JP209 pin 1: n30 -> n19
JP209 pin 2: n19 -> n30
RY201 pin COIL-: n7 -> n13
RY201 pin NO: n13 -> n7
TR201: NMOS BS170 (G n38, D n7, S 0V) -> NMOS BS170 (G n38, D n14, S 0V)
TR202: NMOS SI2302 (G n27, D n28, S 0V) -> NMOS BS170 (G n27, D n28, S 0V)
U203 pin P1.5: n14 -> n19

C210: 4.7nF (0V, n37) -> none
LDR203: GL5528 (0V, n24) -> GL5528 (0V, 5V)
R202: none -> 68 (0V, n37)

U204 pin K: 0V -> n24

++++++++

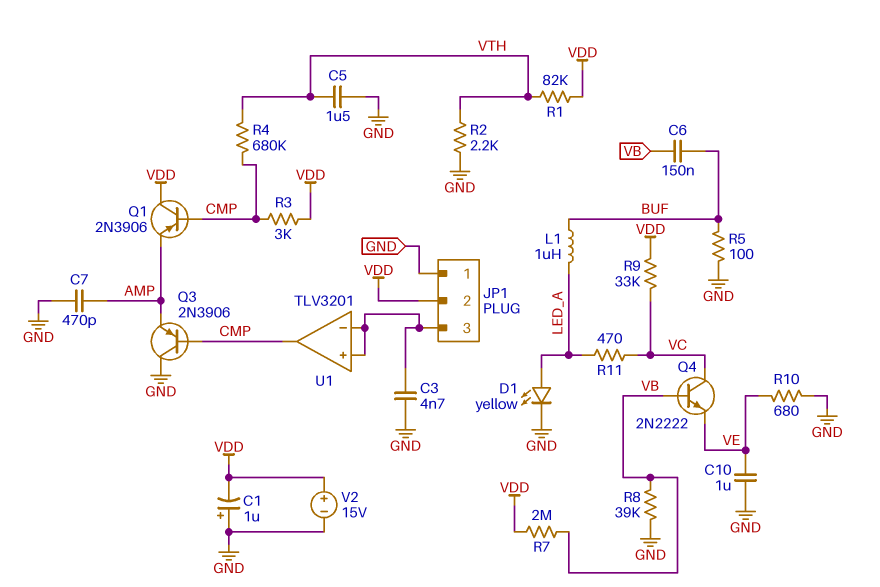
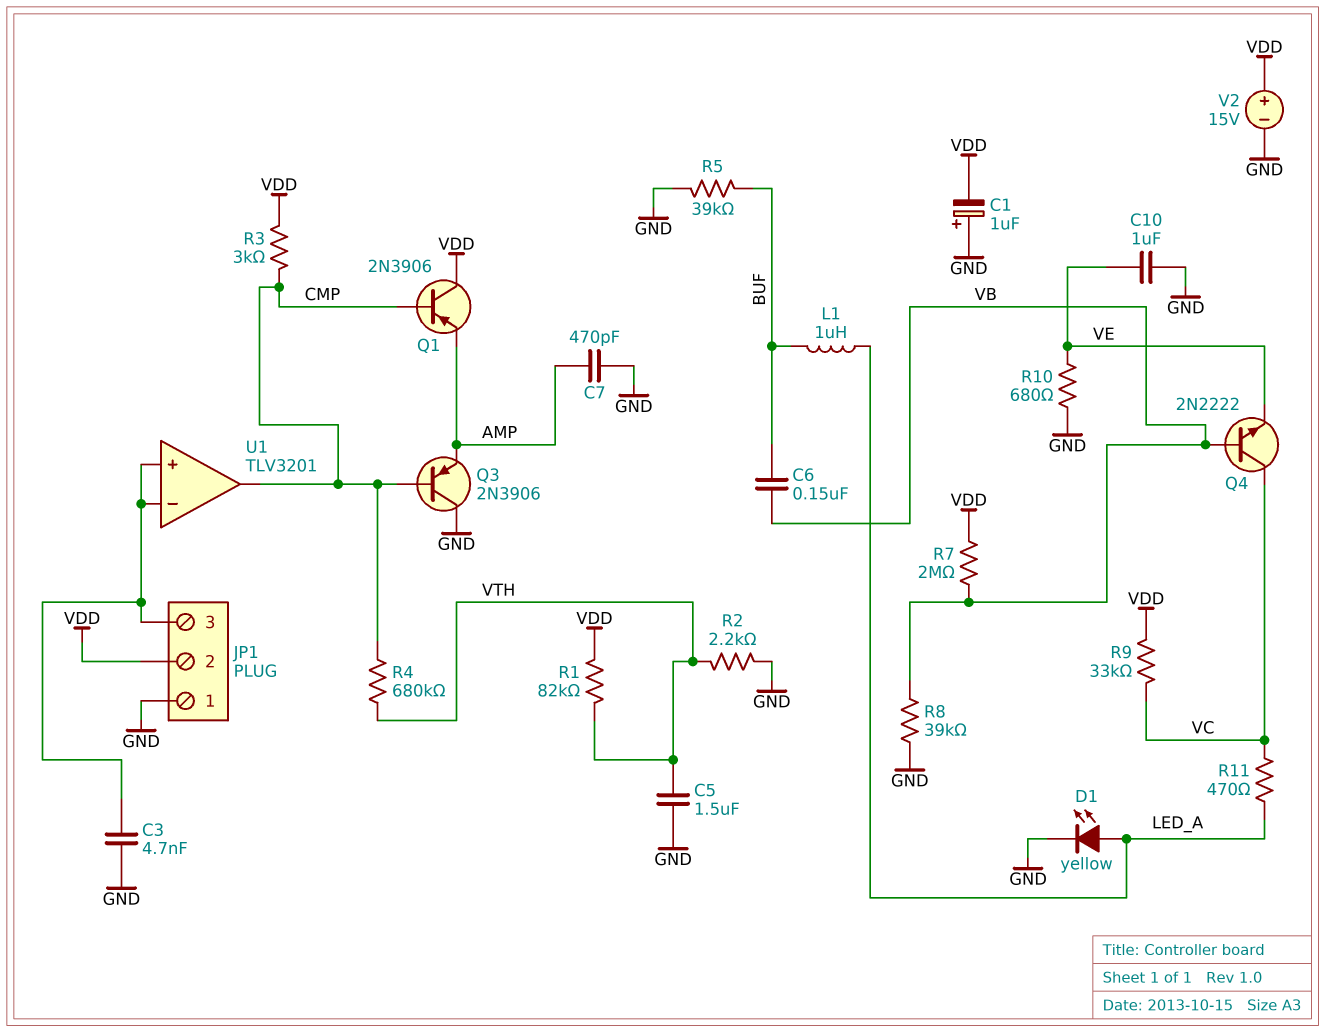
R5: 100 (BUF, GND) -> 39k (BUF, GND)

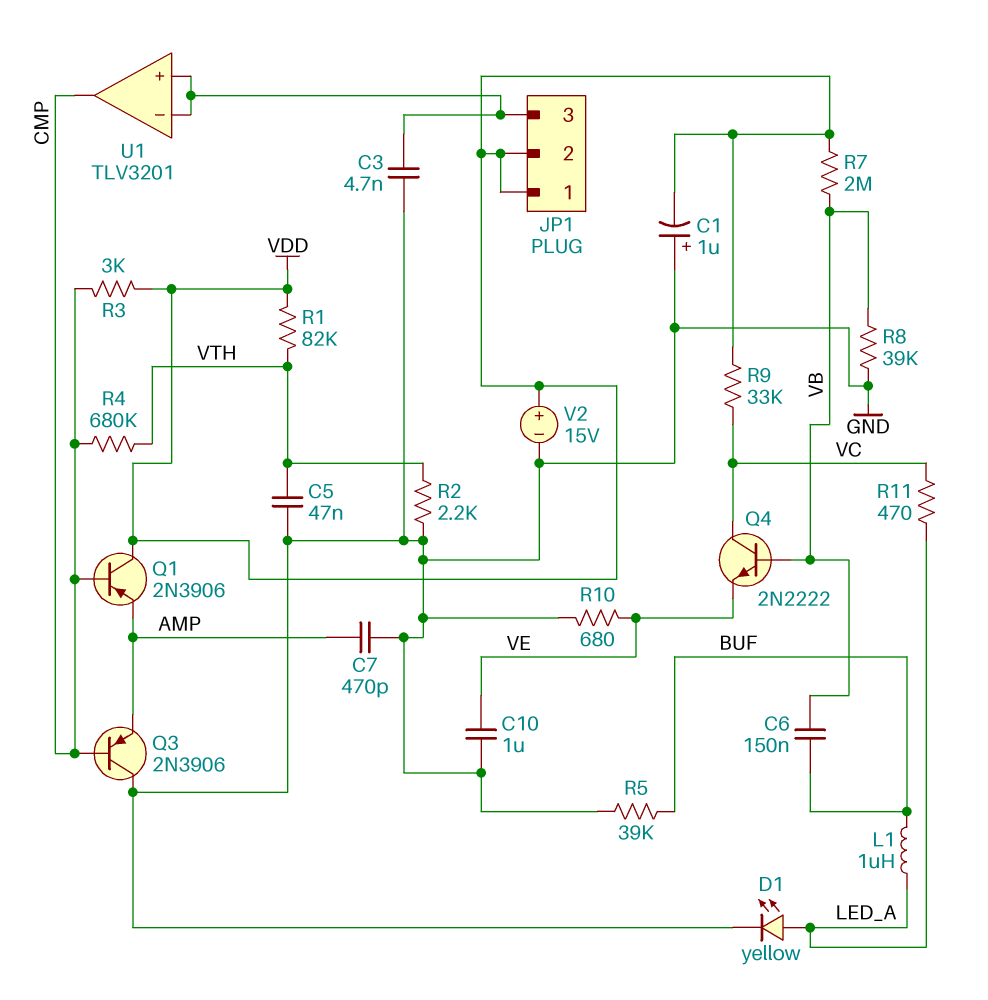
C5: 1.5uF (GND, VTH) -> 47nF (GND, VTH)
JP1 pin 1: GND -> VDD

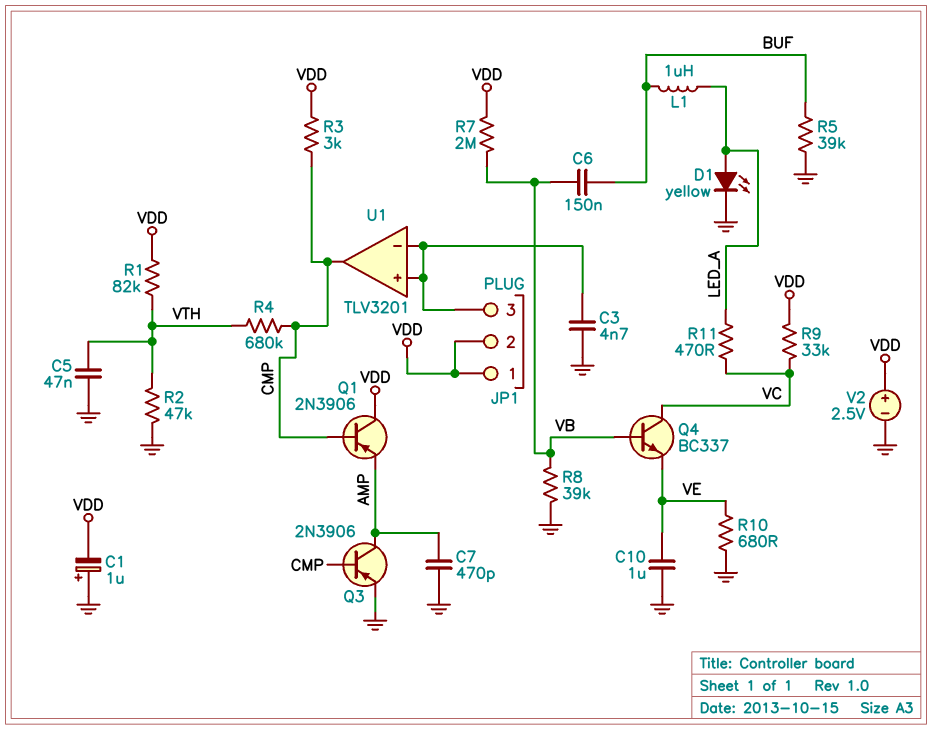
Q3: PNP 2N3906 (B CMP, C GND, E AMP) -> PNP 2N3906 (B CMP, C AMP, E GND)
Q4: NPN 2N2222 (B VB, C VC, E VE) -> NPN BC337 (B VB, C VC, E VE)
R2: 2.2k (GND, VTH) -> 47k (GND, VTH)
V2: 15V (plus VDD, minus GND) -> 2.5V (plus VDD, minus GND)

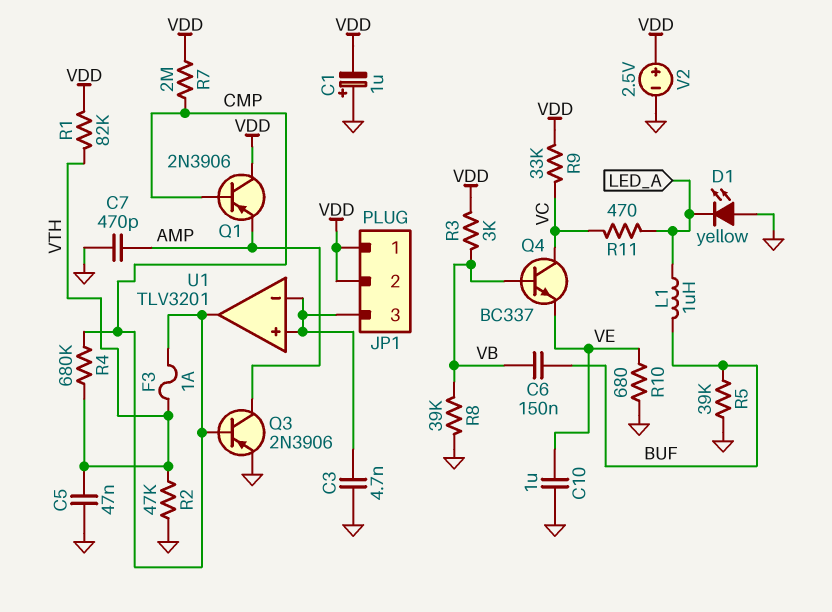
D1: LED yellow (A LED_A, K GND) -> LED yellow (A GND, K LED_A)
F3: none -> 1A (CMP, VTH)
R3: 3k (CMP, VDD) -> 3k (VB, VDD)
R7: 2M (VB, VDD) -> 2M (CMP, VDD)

++++++++

**Problem to work on:** Wherever the line holding "RY201 pin NO: n13 -> n7" falls in the entries above, copy exactly from it through the line holding "U204 pin K: 0V -> n24", inclusive, and add nothing.

**Task result:**
RY201 pin NO: n13 -> n7
TR201: NMOS BS170 (G n38, D n7, S 0V) -> NMOS BS170 (G n38, D n14, S 0V)
TR202: NMOS SI2302 (G n27, D n28, S 0V) -> NMOS BS170 (G n27, D n28, S 0V)
U203 pin P1.5: n14 -> n19

C210: 4.7nF (0V, n37) -> none
LDR203: GL5528 (0V, n24) -> GL5528 (0V, 5V)
R202: none -> 68 (0V, n37)

U204 pin K: 0V -> n24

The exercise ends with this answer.